A faithful copy of the listing below is needed, one that contains no pictures.

Data supplied:
******************************

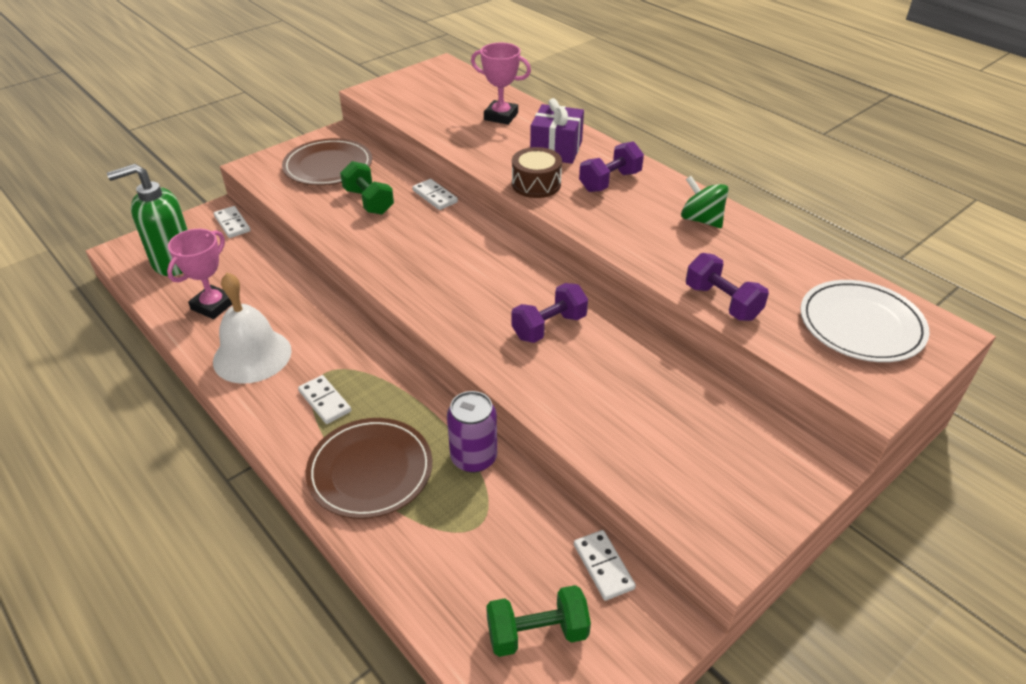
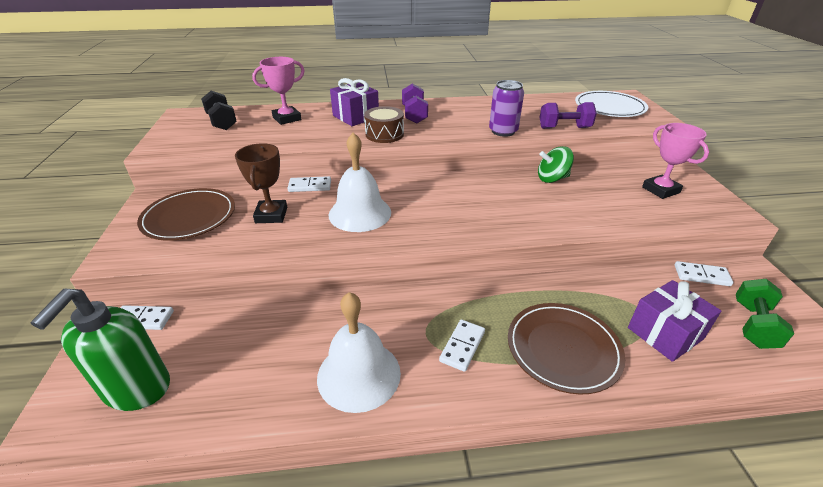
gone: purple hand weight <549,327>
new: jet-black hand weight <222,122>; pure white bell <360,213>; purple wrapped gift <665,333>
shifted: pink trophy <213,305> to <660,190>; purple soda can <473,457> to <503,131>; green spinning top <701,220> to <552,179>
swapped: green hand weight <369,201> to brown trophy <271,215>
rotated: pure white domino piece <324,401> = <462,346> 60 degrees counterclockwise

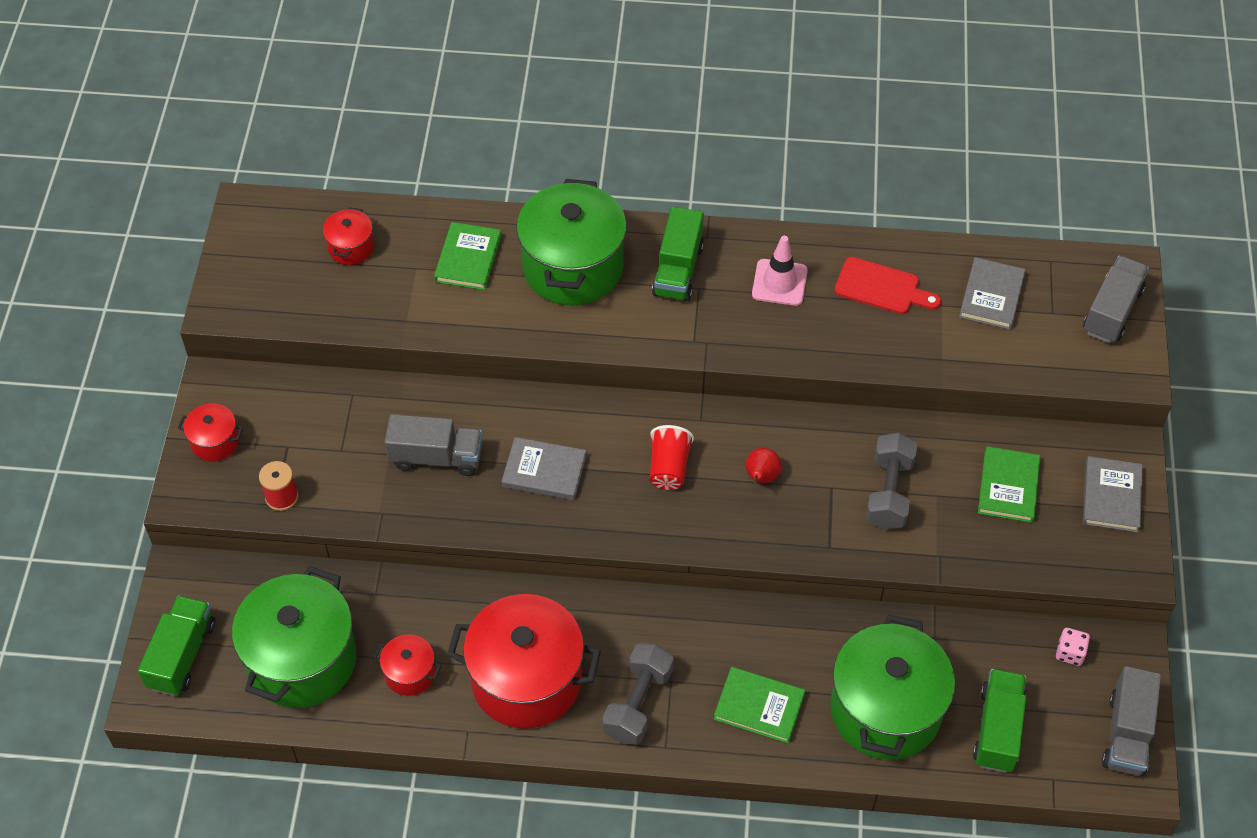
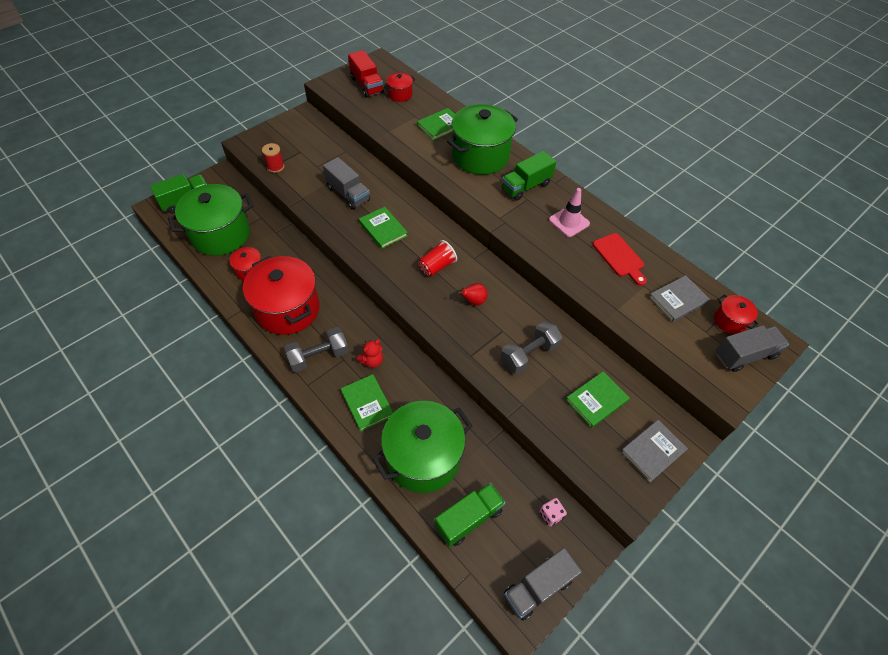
new: red toy truck <366,85>; red teddy <372,361>
shifted: red cooking pot <215,442> to <729,321>
repainted: ash-grey hardback <544,471> to green hardback <383,229>

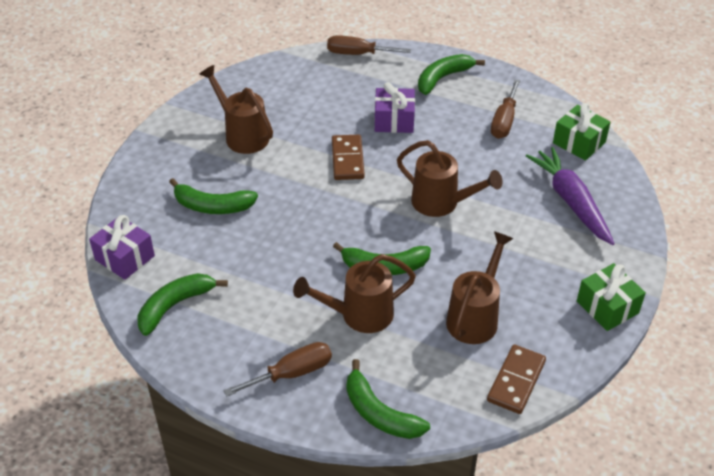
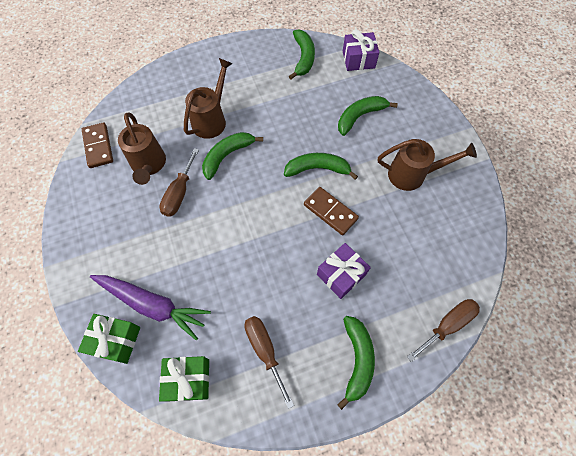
gone: brown watering pot <441,203>
shifted: brown screwdriver <292,373> to <179,193>; green toy banana <379,413> to <317,169>; green wrapped gift <607,307> to <116,340>

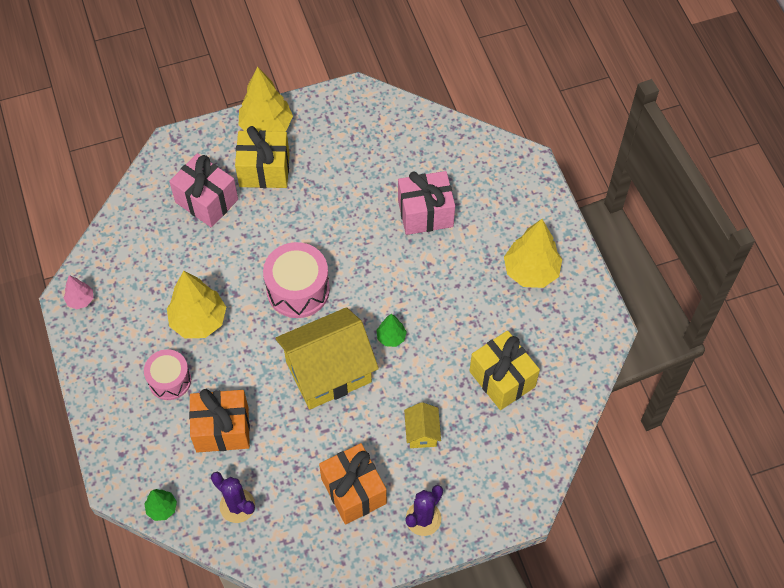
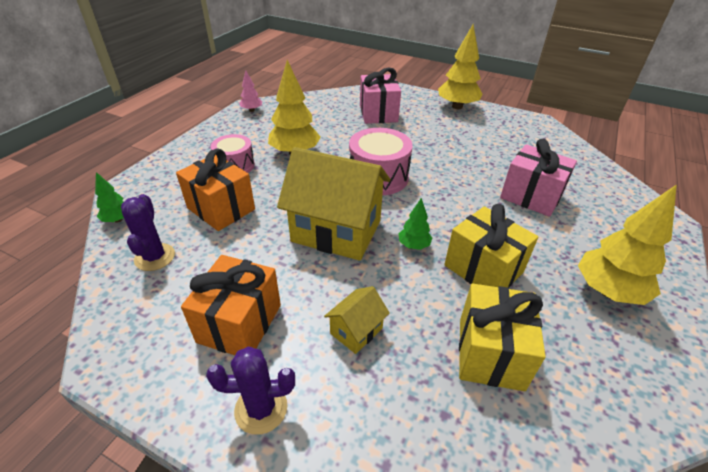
shifted: yellow wrapped gift <264,170> to <483,269>

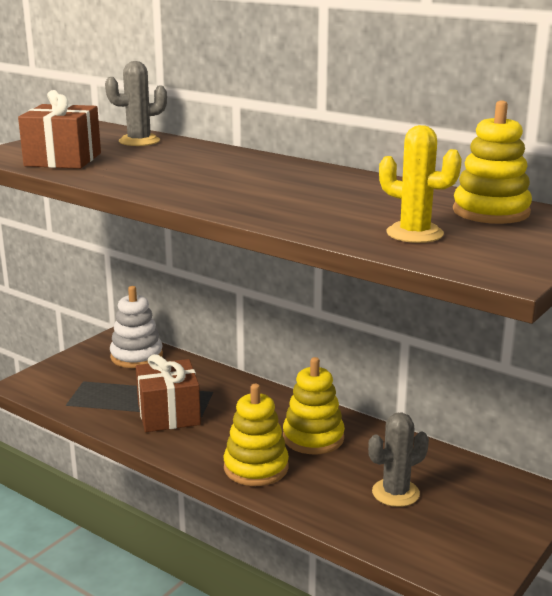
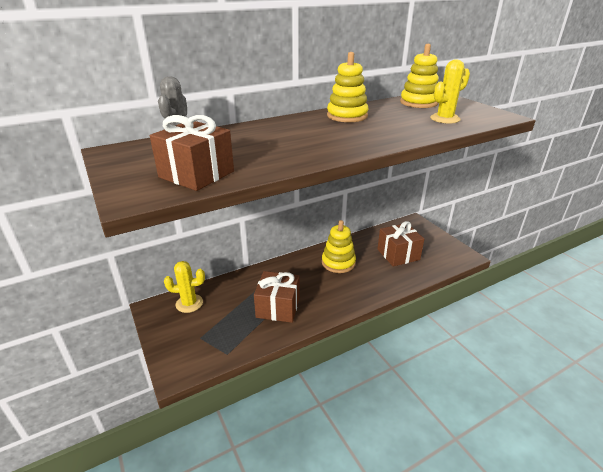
shifted: yellow stacking toy <256,468> to <347,116>
swapped: pure white stacking toy <136,356> to yellow cactus <189,303>; ash-grey cactus <395,493> to brown wrapped gift <398,254>

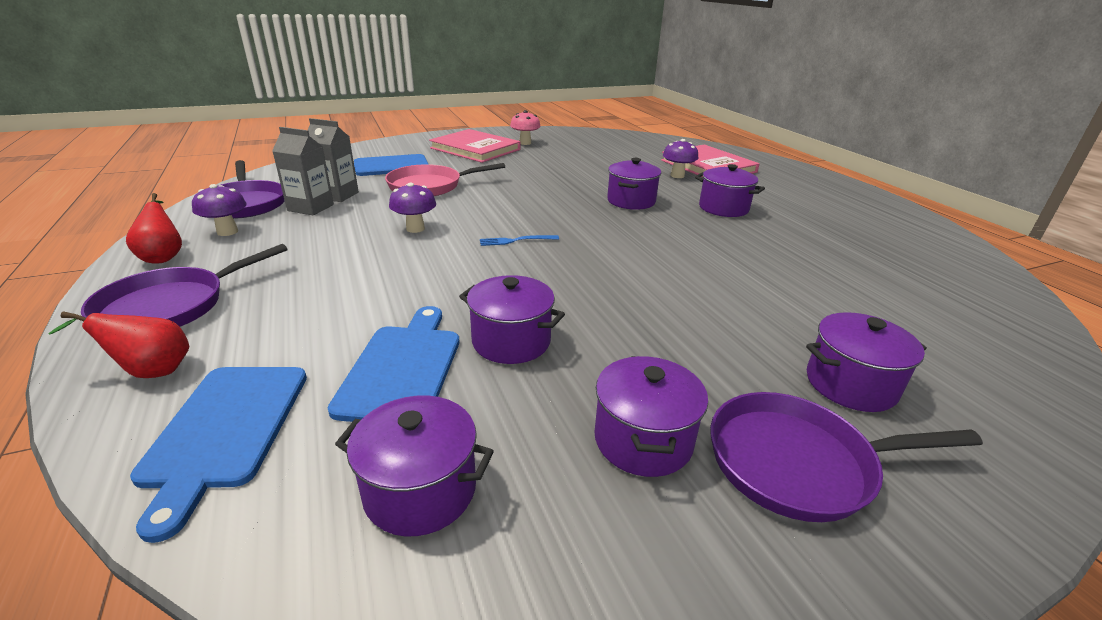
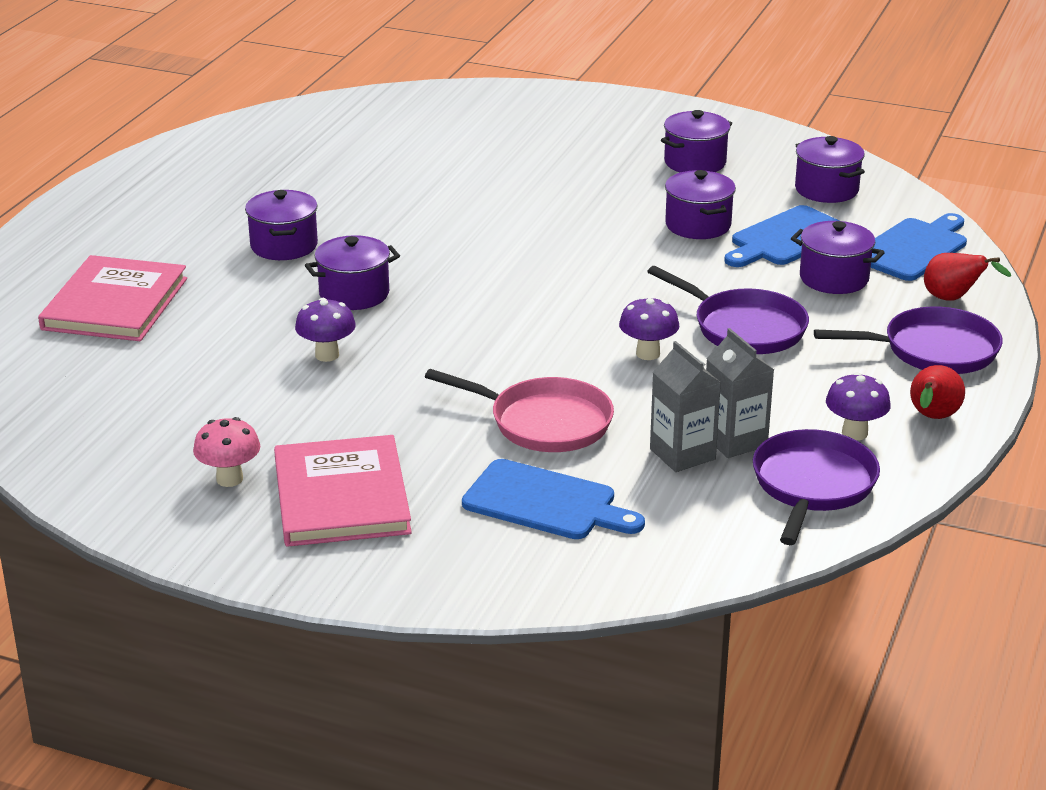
gone: cobalt dinner fork <516,240>
shifted: purple mushroom <677,176> to <327,355>; purple frying pan <798,462> to <744,328>; purple cooking pot <850,384> to <834,278>

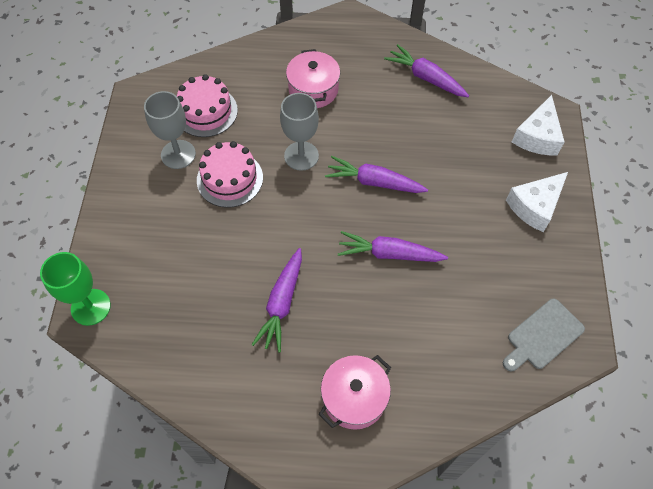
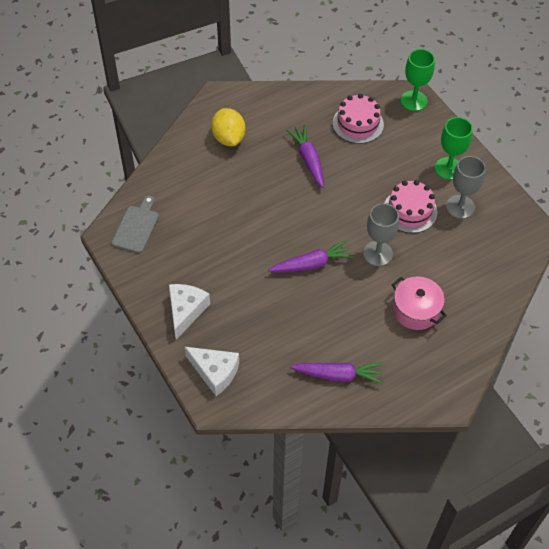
gone: purple root vegetable <389,254>
new: green goblet <448,168>
shifted: pink layer cake <206,111> to <358,124>
swapped: pink cooking pot <354,398> to yellow toy lemon <229,138>
rotated: pure white cheese <537,136> = <215,372> 135 degrees clockwise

******************************

Reply:
gone: purple hand weight <549,327>
new: jet-black hand weight <222,122>; pure white bell <360,213>; purple wrapped gift <665,333>
shifted: pink trophy <213,305> to <660,190>; purple soda can <473,457> to <503,131>; green spinning top <701,220> to <552,179>
swapped: green hand weight <369,201> to brown trophy <271,215>
rotated: pure white domino piece <324,401> = <462,346> 60 degrees counterclockwise

new: red toy truck <366,85>; red teddy <372,361>
shifted: red cooking pot <215,442> to <729,321>
repainted: ash-grey hardback <544,471> to green hardback <383,229>

gone: brown watering pot <441,203>
shifted: brown screwdriver <292,373> to <179,193>; green toy banana <379,413> to <317,169>; green wrapped gift <607,307> to <116,340>

shifted: yellow wrapped gift <264,170> to <483,269>

shifted: yellow stacking toy <256,468> to <347,116>
swapped: pure white stacking toy <136,356> to yellow cactus <189,303>; ash-grey cactus <395,493> to brown wrapped gift <398,254>

gone: cobalt dinner fork <516,240>
shifted: purple mushroom <677,176> to <327,355>; purple frying pan <798,462> to <744,328>; purple cooking pot <850,384> to <834,278>

gone: purple root vegetable <389,254>
new: green goblet <448,168>
shifted: pink layer cake <206,111> to <358,124>
swapped: pink cooking pot <354,398> to yellow toy lemon <229,138>
rotated: pure white cheese <537,136> = <215,372> 135 degrees clockwise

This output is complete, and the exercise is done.